## Records supplied
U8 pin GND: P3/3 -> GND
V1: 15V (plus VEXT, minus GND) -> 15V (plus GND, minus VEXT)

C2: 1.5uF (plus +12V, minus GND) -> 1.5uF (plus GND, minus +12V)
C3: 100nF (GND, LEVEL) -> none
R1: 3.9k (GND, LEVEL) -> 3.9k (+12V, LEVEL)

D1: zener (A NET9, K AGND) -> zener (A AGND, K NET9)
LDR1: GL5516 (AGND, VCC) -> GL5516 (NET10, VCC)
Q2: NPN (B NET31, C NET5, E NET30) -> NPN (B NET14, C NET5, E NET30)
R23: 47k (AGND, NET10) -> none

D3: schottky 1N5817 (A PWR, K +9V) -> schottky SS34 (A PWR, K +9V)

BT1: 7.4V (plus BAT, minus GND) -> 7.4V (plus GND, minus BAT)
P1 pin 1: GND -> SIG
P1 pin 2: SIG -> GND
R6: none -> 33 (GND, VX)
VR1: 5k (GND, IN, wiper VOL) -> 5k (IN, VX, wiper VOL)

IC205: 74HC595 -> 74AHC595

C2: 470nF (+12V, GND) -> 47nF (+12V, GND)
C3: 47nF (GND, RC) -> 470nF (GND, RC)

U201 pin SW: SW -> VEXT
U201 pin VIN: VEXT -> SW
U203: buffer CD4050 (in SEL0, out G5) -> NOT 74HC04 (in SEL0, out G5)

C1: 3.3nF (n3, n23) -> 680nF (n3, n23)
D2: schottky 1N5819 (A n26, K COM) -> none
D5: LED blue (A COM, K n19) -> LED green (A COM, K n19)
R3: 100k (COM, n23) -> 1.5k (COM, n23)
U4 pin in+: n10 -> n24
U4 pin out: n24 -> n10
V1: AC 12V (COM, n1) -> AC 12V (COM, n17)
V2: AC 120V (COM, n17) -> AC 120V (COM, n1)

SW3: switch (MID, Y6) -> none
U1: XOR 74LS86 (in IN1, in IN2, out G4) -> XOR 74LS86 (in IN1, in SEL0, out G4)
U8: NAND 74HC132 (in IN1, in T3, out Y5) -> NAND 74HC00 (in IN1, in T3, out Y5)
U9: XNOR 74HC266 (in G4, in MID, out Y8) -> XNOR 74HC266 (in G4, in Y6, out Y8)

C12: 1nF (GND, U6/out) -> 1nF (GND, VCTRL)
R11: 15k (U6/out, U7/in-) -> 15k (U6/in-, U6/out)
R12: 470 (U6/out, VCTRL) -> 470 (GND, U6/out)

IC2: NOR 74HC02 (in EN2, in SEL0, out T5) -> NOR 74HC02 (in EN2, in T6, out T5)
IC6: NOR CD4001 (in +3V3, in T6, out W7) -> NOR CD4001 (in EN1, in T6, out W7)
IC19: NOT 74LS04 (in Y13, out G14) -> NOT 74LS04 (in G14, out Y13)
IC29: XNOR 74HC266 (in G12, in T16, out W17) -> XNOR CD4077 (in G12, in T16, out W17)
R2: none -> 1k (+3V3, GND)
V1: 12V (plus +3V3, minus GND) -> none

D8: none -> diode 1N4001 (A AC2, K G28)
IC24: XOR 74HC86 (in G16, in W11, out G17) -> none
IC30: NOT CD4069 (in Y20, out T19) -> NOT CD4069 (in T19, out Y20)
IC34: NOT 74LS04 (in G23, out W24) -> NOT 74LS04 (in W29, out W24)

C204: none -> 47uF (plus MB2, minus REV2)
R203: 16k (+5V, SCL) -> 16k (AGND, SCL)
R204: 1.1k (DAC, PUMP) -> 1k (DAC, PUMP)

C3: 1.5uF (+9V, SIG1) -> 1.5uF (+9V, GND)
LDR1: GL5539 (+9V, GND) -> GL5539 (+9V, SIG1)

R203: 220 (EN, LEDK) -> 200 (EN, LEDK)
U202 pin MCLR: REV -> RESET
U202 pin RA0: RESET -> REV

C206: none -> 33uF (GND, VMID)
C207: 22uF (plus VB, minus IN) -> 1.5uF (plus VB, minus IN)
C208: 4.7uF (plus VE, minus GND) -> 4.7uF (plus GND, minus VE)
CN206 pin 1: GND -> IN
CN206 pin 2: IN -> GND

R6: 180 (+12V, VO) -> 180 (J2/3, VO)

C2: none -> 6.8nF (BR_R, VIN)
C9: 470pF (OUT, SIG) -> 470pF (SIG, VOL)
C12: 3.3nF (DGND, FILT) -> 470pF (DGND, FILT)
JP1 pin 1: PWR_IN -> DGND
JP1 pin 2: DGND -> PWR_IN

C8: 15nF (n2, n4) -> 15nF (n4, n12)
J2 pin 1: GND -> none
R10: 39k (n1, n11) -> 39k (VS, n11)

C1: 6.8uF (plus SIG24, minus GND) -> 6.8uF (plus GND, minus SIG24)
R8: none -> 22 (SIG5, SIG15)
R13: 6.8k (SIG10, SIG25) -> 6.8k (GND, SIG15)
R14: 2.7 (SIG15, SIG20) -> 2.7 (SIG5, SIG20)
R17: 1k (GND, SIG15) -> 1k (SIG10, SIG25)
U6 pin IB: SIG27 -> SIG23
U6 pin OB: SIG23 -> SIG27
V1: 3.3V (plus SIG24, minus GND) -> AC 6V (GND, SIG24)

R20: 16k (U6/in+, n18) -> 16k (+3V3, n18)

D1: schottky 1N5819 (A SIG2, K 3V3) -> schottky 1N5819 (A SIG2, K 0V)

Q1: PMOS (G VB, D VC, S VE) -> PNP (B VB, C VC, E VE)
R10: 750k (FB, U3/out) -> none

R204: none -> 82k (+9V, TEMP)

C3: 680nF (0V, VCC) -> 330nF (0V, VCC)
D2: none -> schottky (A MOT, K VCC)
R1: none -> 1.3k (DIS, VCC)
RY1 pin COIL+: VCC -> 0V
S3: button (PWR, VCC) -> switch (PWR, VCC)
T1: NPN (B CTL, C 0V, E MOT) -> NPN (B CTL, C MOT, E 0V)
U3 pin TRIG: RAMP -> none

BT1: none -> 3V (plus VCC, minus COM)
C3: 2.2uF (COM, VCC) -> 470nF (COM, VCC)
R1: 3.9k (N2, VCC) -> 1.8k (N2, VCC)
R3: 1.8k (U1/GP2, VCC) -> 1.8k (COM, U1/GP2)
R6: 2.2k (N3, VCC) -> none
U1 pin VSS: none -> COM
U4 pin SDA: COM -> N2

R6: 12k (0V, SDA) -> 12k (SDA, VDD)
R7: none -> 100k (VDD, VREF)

## What to produce
Each record above should be restated word for word.

## Task result
U8 pin GND: P3/3 -> GND
V1: 15V (plus VEXT, minus GND) -> 15V (plus GND, minus VEXT)

C2: 1.5uF (plus +12V, minus GND) -> 1.5uF (plus GND, minus +12V)
C3: 100nF (GND, LEVEL) -> none
R1: 3.9k (GND, LEVEL) -> 3.9k (+12V, LEVEL)

D1: zener (A NET9, K AGND) -> zener (A AGND, K NET9)
LDR1: GL5516 (AGND, VCC) -> GL5516 (NET10, VCC)
Q2: NPN (B NET31, C NET5, E NET30) -> NPN (B NET14, C NET5, E NET30)
R23: 47k (AGND, NET10) -> none

D3: schottky 1N5817 (A PWR, K +9V) -> schottky SS34 (A PWR, K +9V)

BT1: 7.4V (plus BAT, minus GND) -> 7.4V (plus GND, minus BAT)
P1 pin 1: GND -> SIG
P1 pin 2: SIG -> GND
R6: none -> 33 (GND, VX)
VR1: 5k (GND, IN, wiper VOL) -> 5k (IN, VX, wiper VOL)

IC205: 74HC595 -> 74AHC595

C2: 470nF (+12V, GND) -> 47nF (+12V, GND)
C3: 47nF (GND, RC) -> 470nF (GND, RC)

U201 pin SW: SW -> VEXT
U201 pin VIN: VEXT -> SW
U203: buffer CD4050 (in SEL0, out G5) -> NOT 74HC04 (in SEL0, out G5)

C1: 3.3nF (n3, n23) -> 680nF (n3, n23)
D2: schottky 1N5819 (A n26, K COM) -> none
D5: LED blue (A COM, K n19) -> LED green (A COM, K n19)
R3: 100k (COM, n23) -> 1.5k (COM, n23)
U4 pin in+: n10 -> n24
U4 pin out: n24 -> n10
V1: AC 12V (COM, n1) -> AC 12V (COM, n17)
V2: AC 120V (COM, n17) -> AC 120V (COM, n1)

SW3: switch (MID, Y6) -> none
U1: XOR 74LS86 (in IN1, in IN2, out G4) -> XOR 74LS86 (in IN1, in SEL0, out G4)
U8: NAND 74HC132 (in IN1, in T3, out Y5) -> NAND 74HC00 (in IN1, in T3, out Y5)
U9: XNOR 74HC266 (in G4, in MID, out Y8) -> XNOR 74HC266 (in G4, in Y6, out Y8)

C12: 1nF (GND, U6/out) -> 1nF (GND, VCTRL)
R11: 15k (U6/out, U7/in-) -> 15k (U6/in-, U6/out)
R12: 470 (U6/out, VCTRL) -> 470 (GND, U6/out)

IC2: NOR 74HC02 (in EN2, in SEL0, out T5) -> NOR 74HC02 (in EN2, in T6, out T5)
IC6: NOR CD4001 (in +3V3, in T6, out W7) -> NOR CD4001 (in EN1, in T6, out W7)
IC19: NOT 74LS04 (in Y13, out G14) -> NOT 74LS04 (in G14, out Y13)
IC29: XNOR 74HC266 (in G12, in T16, out W17) -> XNOR CD4077 (in G12, in T16, out W17)
R2: none -> 1k (+3V3, GND)
V1: 12V (plus +3V3, minus GND) -> none

D8: none -> diode 1N4001 (A AC2, K G28)
IC24: XOR 74HC86 (in G16, in W11, out G17) -> none
IC30: NOT CD4069 (in Y20, out T19) -> NOT CD4069 (in T19, out Y20)
IC34: NOT 74LS04 (in G23, out W24) -> NOT 74LS04 (in W29, out W24)

C204: none -> 47uF (plus MB2, minus REV2)
R203: 16k (+5V, SCL) -> 16k (AGND, SCL)
R204: 1.1k (DAC, PUMP) -> 1k (DAC, PUMP)

C3: 1.5uF (+9V, SIG1) -> 1.5uF (+9V, GND)
LDR1: GL5539 (+9V, GND) -> GL5539 (+9V, SIG1)

R203: 220 (EN, LEDK) -> 200 (EN, LEDK)
U202 pin MCLR: REV -> RESET
U202 pin RA0: RESET -> REV

C206: none -> 33uF (GND, VMID)
C207: 22uF (plus VB, minus IN) -> 1.5uF (plus VB, minus IN)
C208: 4.7uF (plus VE, minus GND) -> 4.7uF (plus GND, minus VE)
CN206 pin 1: GND -> IN
CN206 pin 2: IN -> GND

R6: 180 (+12V, VO) -> 180 (J2/3, VO)

C2: none -> 6.8nF (BR_R, VIN)
C9: 470pF (OUT, SIG) -> 470pF (SIG, VOL)
C12: 3.3nF (DGND, FILT) -> 470pF (DGND, FILT)
JP1 pin 1: PWR_IN -> DGND
JP1 pin 2: DGND -> PWR_IN

C8: 15nF (n2, n4) -> 15nF (n4, n12)
J2 pin 1: GND -> none
R10: 39k (n1, n11) -> 39k (VS, n11)

C1: 6.8uF (plus SIG24, minus GND) -> 6.8uF (plus GND, minus SIG24)
R8: none -> 22 (SIG5, SIG15)
R13: 6.8k (SIG10, SIG25) -> 6.8k (GND, SIG15)
R14: 2.7 (SIG15, SIG20) -> 2.7 (SIG5, SIG20)
R17: 1k (GND, SIG15) -> 1k (SIG10, SIG25)
U6 pin IB: SIG27 -> SIG23
U6 pin OB: SIG23 -> SIG27
V1: 3.3V (plus SIG24, minus GND) -> AC 6V (GND, SIG24)

R20: 16k (U6/in+, n18) -> 16k (+3V3, n18)

D1: schottky 1N5819 (A SIG2, K 3V3) -> schottky 1N5819 (A SIG2, K 0V)

Q1: PMOS (G VB, D VC, S VE) -> PNP (B VB, C VC, E VE)
R10: 750k (FB, U3/out) -> none

R204: none -> 82k (+9V, TEMP)

C3: 680nF (0V, VCC) -> 330nF (0V, VCC)
D2: none -> schottky (A MOT, K VCC)
R1: none -> 1.3k (DIS, VCC)
RY1 pin COIL+: VCC -> 0V
S3: button (PWR, VCC) -> switch (PWR, VCC)
T1: NPN (B CTL, C 0V, E MOT) -> NPN (B CTL, C MOT, E 0V)
U3 pin TRIG: RAMP -> none

BT1: none -> 3V (plus VCC, minus COM)
C3: 2.2uF (COM, VCC) -> 470nF (COM, VCC)
R1: 3.9k (N2, VCC) -> 1.8k (N2, VCC)
R3: 1.8k (U1/GP2, VCC) -> 1.8k (COM, U1/GP2)
R6: 2.2k (N3, VCC) -> none
U1 pin VSS: none -> COM
U4 pin SDA: COM -> N2

R6: 12k (0V, SDA) -> 12k (SDA, VDD)
R7: none -> 100k (VDD, VREF)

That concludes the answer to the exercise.